▶ _WORK INSTRUCTIONS_: For this exercise, copy all the data exactly and include none of the pictures.

▶ _DATASET_:

-*-

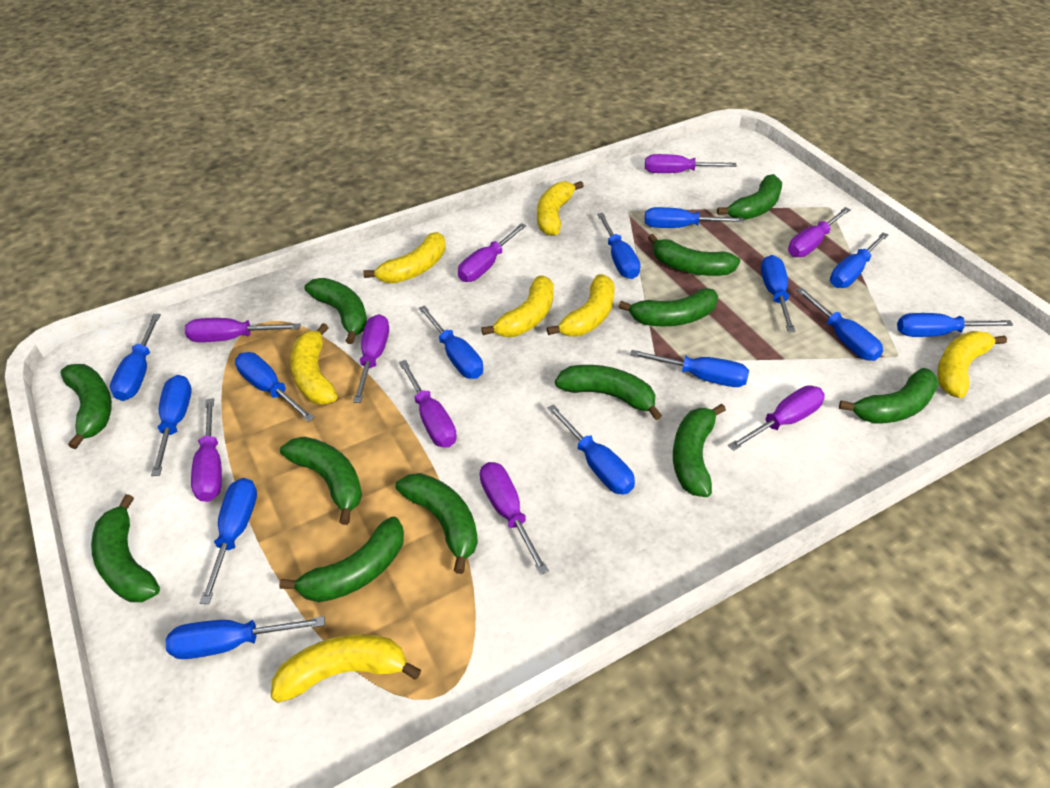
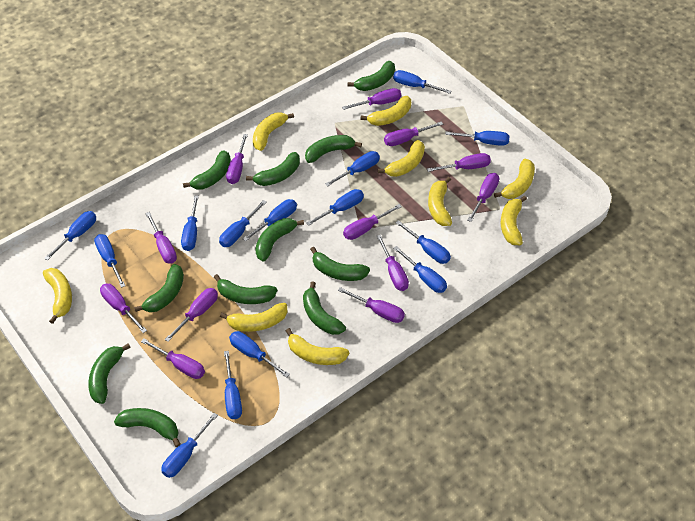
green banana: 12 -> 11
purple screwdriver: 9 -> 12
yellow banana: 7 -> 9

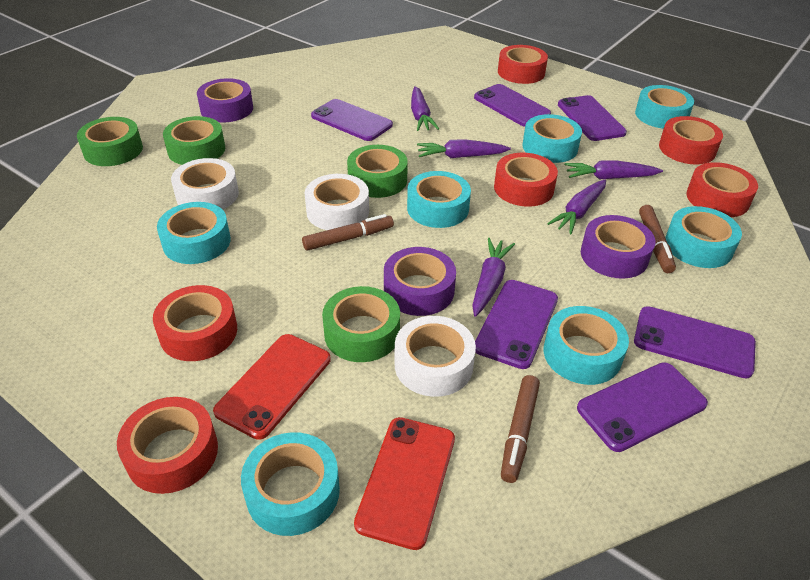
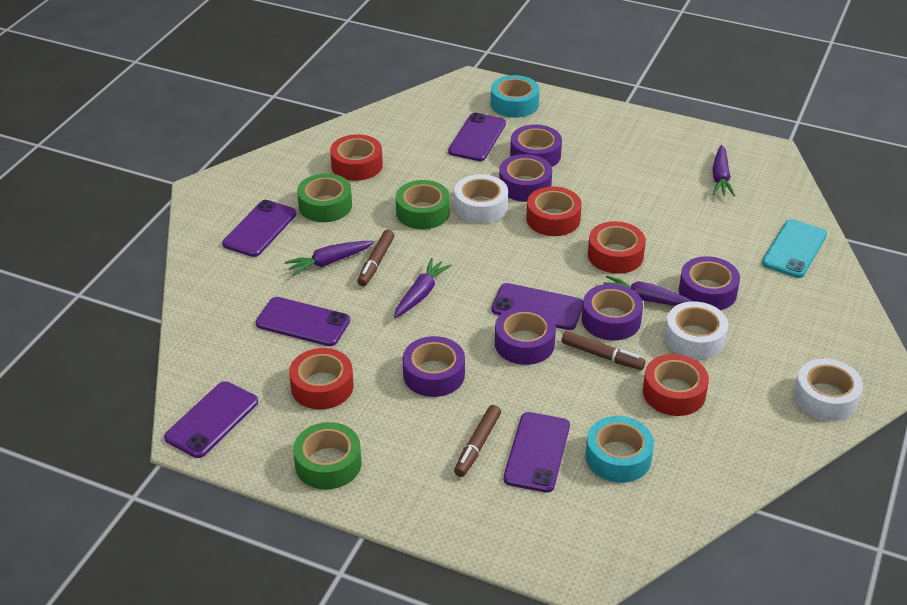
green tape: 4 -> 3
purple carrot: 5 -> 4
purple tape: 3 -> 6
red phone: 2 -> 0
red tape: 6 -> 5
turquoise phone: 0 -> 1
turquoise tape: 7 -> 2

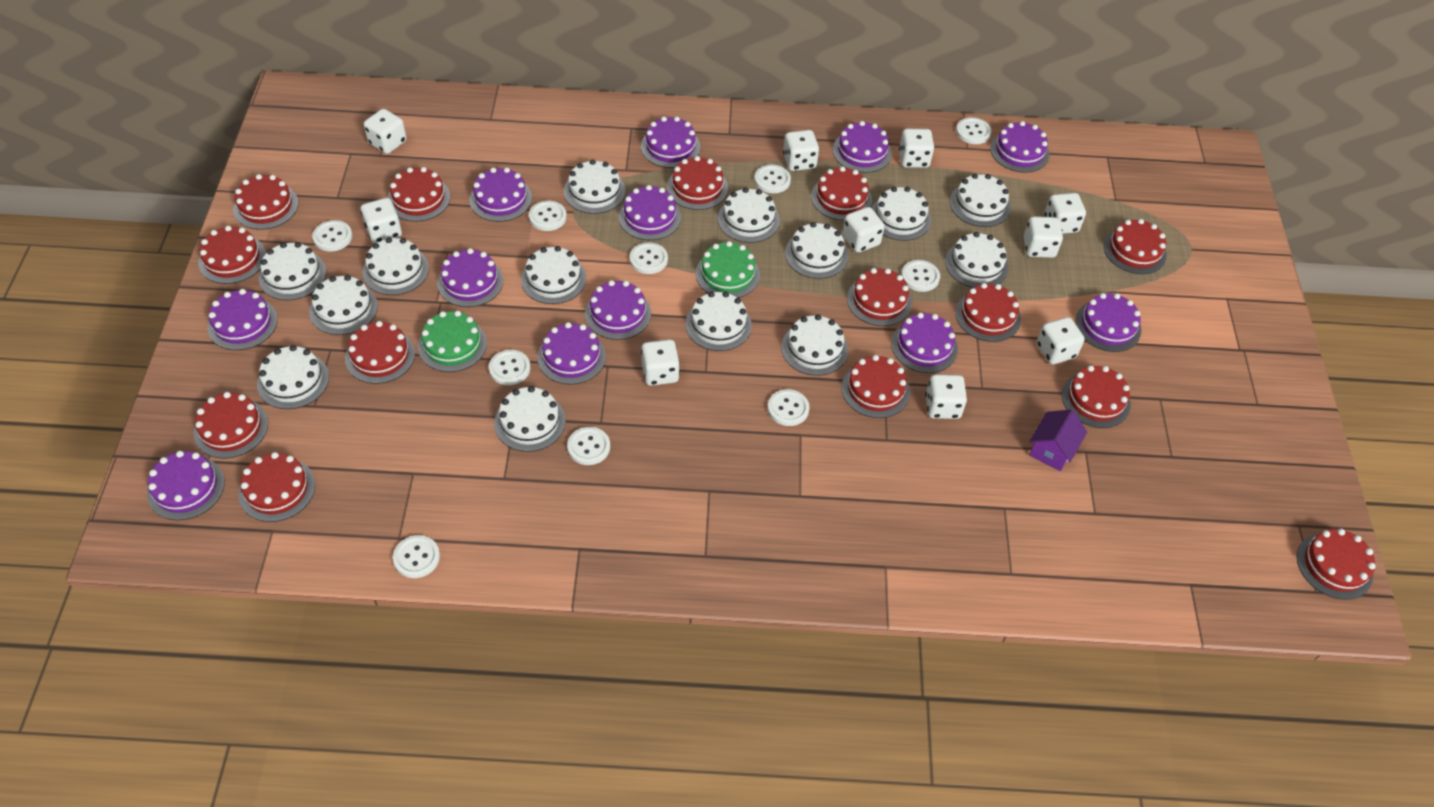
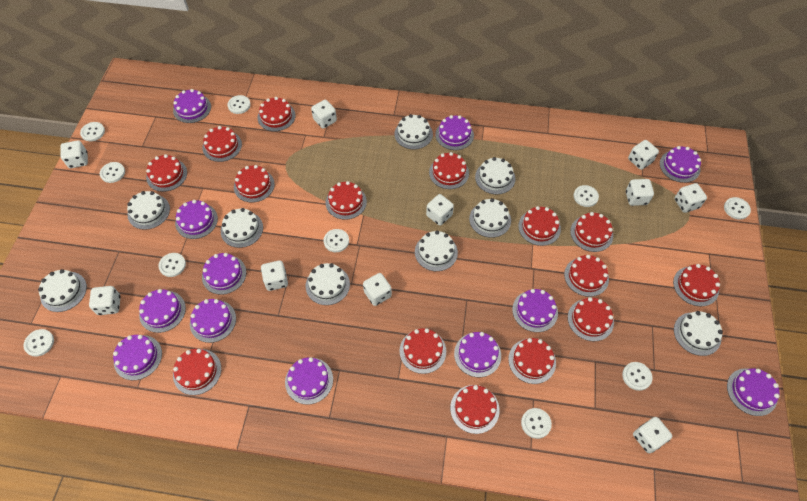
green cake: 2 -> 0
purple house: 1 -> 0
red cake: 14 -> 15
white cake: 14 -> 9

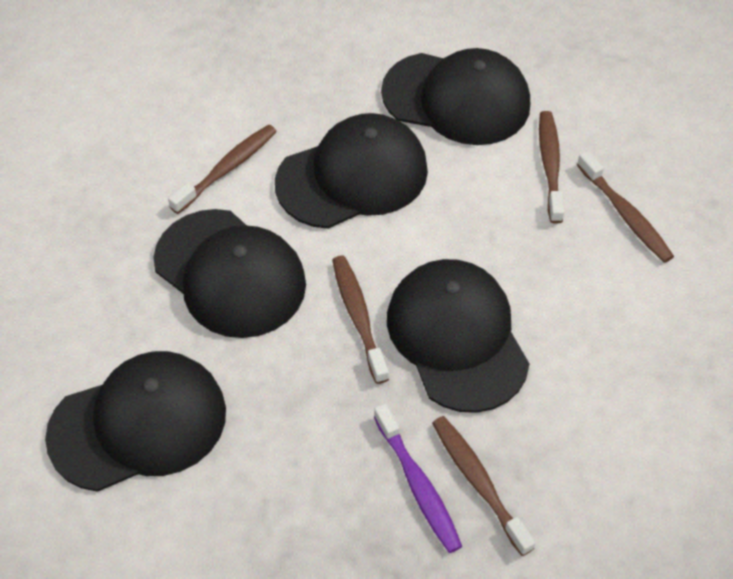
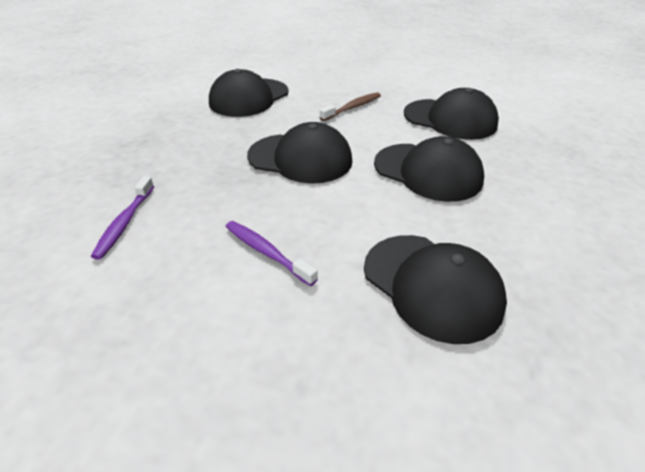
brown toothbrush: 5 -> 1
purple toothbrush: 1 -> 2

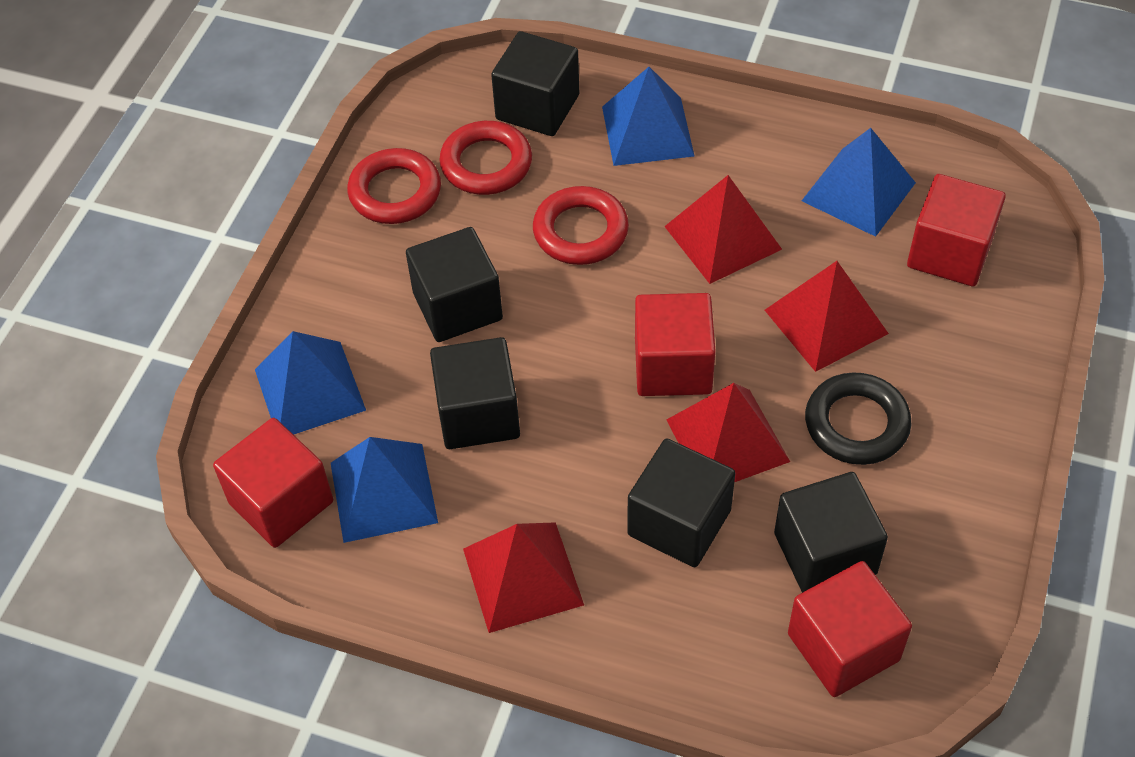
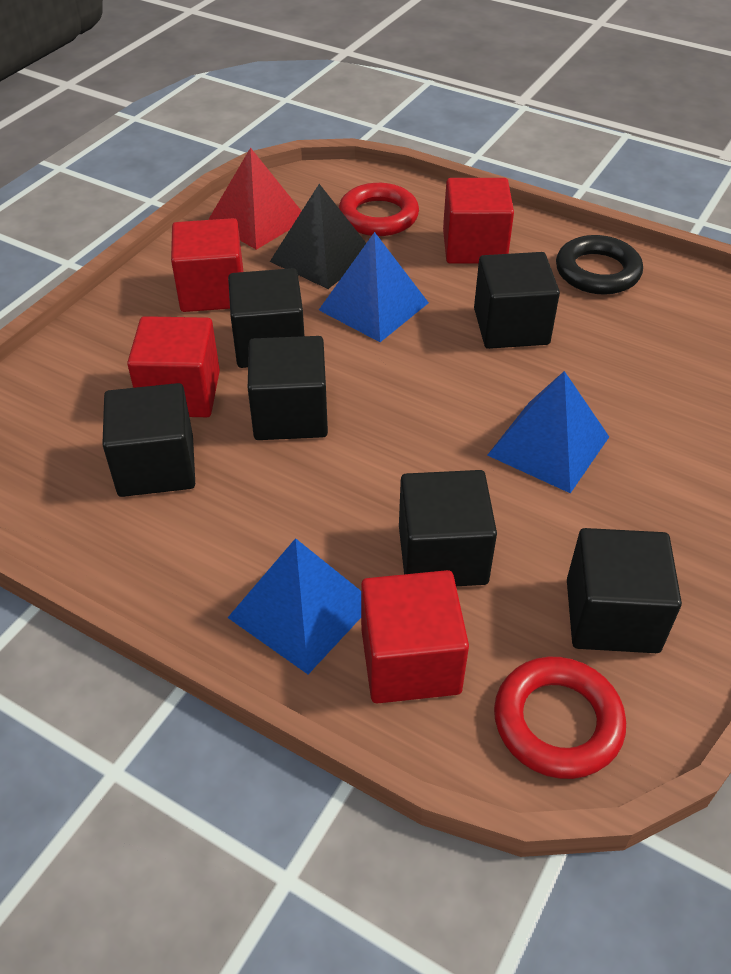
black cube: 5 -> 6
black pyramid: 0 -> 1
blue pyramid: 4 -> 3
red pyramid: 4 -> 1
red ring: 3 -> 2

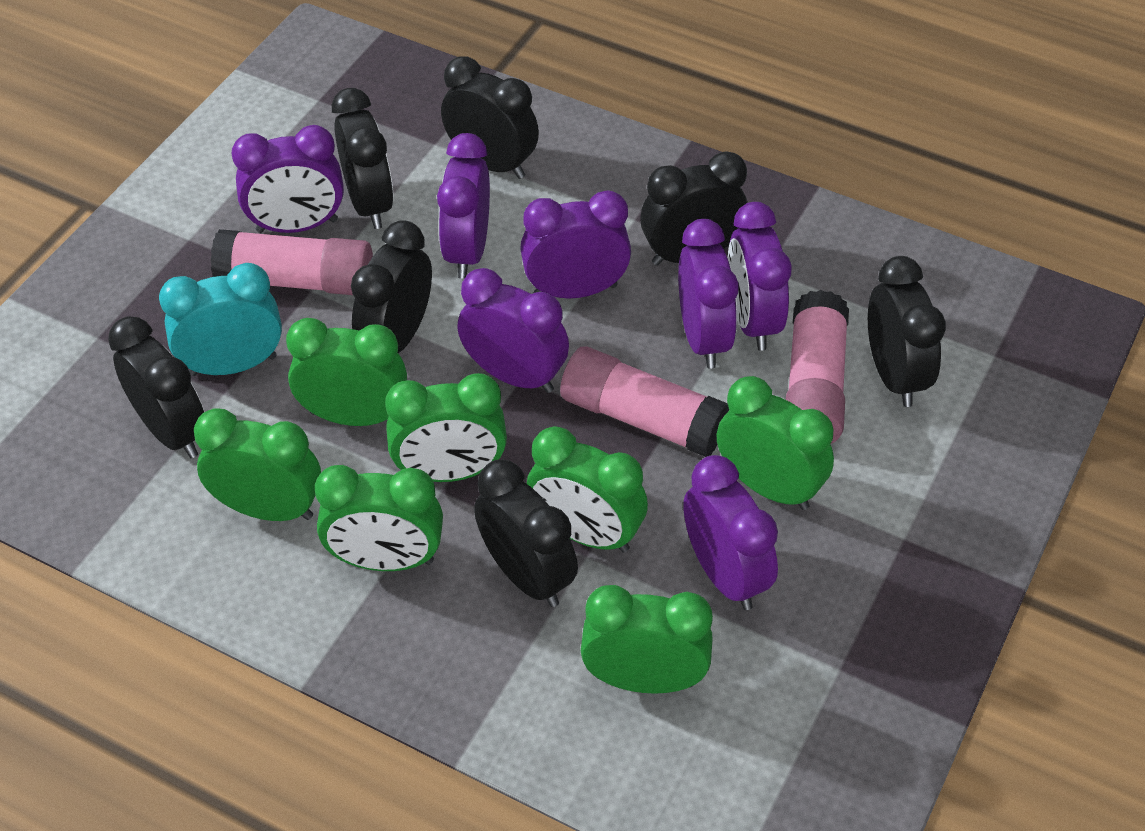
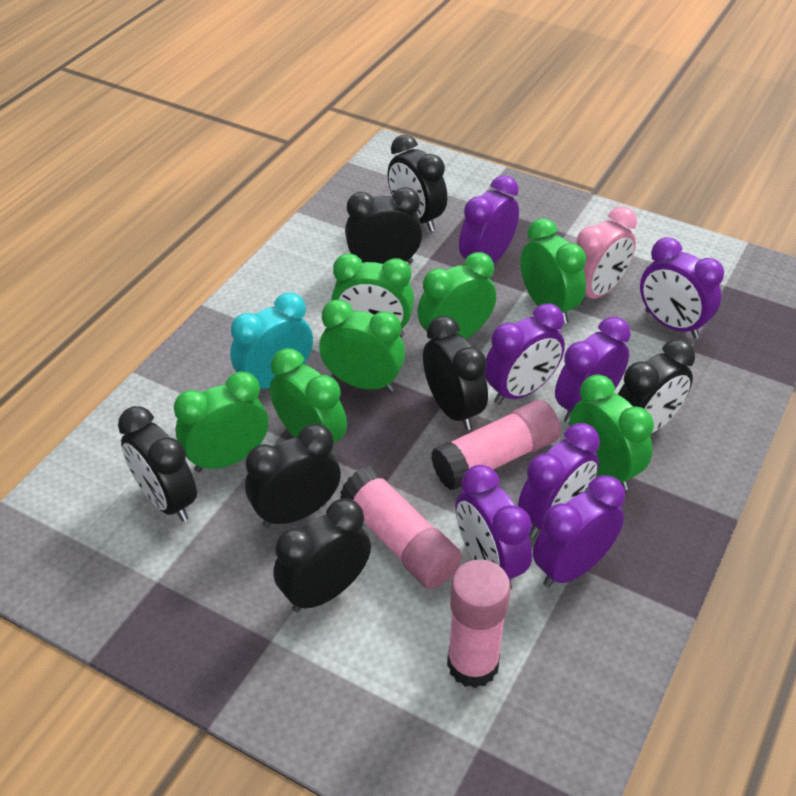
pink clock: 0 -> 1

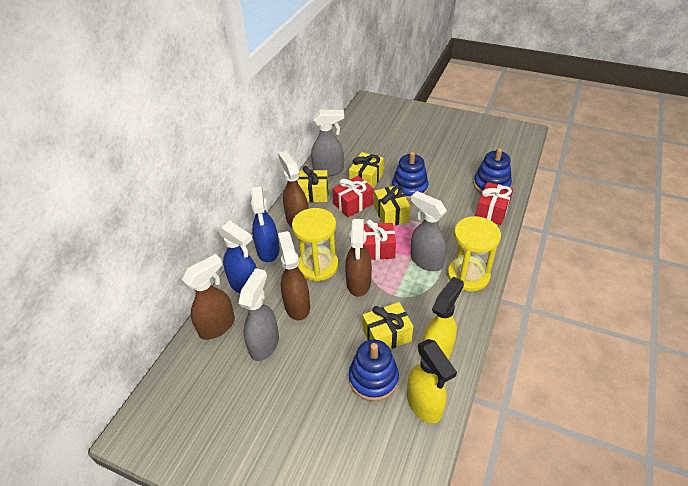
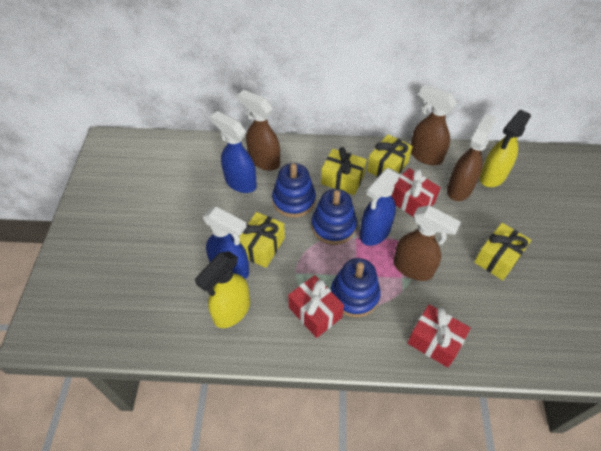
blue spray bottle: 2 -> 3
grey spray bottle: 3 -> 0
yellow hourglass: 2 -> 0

-*-

▶ _OUTPUT FOR THIS TASK_:
green banana: 12 -> 11
purple screwdriver: 9 -> 12
yellow banana: 7 -> 9

green tape: 4 -> 3
purple carrot: 5 -> 4
purple tape: 3 -> 6
red phone: 2 -> 0
red tape: 6 -> 5
turquoise phone: 0 -> 1
turquoise tape: 7 -> 2

green cake: 2 -> 0
purple house: 1 -> 0
red cake: 14 -> 15
white cake: 14 -> 9

brown toothbrush: 5 -> 1
purple toothbrush: 1 -> 2

black cube: 5 -> 6
black pyramid: 0 -> 1
blue pyramid: 4 -> 3
red pyramid: 4 -> 1
red ring: 3 -> 2

pink clock: 0 -> 1

blue spray bottle: 2 -> 3
grey spray bottle: 3 -> 0
yellow hourglass: 2 -> 0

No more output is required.